(Object state comparisons)
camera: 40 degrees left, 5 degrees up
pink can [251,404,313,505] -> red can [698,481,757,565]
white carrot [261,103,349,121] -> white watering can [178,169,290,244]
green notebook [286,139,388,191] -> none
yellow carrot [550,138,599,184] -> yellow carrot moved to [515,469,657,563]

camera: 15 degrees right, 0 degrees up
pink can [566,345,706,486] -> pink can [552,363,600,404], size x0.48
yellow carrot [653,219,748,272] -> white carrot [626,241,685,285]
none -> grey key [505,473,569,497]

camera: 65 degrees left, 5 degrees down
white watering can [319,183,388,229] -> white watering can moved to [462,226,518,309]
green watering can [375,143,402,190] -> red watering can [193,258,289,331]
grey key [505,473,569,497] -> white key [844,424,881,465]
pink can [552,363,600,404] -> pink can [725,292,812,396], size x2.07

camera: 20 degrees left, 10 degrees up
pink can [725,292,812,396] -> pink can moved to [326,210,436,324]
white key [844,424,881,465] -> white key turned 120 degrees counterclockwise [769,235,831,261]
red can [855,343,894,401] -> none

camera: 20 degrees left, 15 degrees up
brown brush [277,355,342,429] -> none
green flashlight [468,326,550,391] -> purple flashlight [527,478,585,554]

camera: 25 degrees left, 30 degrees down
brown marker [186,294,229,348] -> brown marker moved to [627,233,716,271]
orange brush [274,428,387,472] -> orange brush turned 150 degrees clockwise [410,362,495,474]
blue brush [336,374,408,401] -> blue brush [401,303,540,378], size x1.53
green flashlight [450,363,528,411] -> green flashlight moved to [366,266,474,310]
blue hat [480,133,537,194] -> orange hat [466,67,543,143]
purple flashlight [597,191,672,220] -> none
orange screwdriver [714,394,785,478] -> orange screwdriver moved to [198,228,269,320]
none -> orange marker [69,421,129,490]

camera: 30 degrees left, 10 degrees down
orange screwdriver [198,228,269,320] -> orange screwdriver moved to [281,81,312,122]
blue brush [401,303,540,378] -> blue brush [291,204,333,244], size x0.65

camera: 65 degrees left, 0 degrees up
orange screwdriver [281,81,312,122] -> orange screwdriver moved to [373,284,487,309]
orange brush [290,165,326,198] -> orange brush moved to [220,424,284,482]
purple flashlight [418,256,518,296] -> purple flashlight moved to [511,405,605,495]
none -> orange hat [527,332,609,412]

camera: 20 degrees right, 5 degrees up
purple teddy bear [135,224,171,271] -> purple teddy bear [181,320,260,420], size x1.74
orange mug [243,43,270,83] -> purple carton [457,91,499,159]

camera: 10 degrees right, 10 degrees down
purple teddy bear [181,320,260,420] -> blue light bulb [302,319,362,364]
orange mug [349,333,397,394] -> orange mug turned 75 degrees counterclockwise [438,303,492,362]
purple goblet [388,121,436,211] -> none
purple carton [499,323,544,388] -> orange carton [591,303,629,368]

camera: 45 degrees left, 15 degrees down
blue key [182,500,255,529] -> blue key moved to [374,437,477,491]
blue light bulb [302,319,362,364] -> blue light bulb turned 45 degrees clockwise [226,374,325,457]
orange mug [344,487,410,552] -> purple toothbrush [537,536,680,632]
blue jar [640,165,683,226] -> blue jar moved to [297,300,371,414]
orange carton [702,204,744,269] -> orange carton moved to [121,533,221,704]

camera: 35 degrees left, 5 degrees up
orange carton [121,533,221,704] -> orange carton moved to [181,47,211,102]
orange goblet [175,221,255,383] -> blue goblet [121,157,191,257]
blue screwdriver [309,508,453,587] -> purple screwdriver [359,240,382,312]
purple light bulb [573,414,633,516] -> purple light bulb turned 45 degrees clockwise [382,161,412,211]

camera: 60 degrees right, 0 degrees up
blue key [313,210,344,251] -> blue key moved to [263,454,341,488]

> _PROMPT_
Would you return, unchanged, the lines from the one containing "orange goblet [175,221,255,383]" through the end of the entries?

> _EXERCISE ANSWER_
orange goblet [175,221,255,383] -> blue goblet [121,157,191,257]
blue screwdriver [309,508,453,587] -> purple screwdriver [359,240,382,312]
purple light bulb [573,414,633,516] -> purple light bulb turned 45 degrees clockwise [382,161,412,211]

camera: 60 degrees right, 0 degrees up
blue key [313,210,344,251] -> blue key moved to [263,454,341,488]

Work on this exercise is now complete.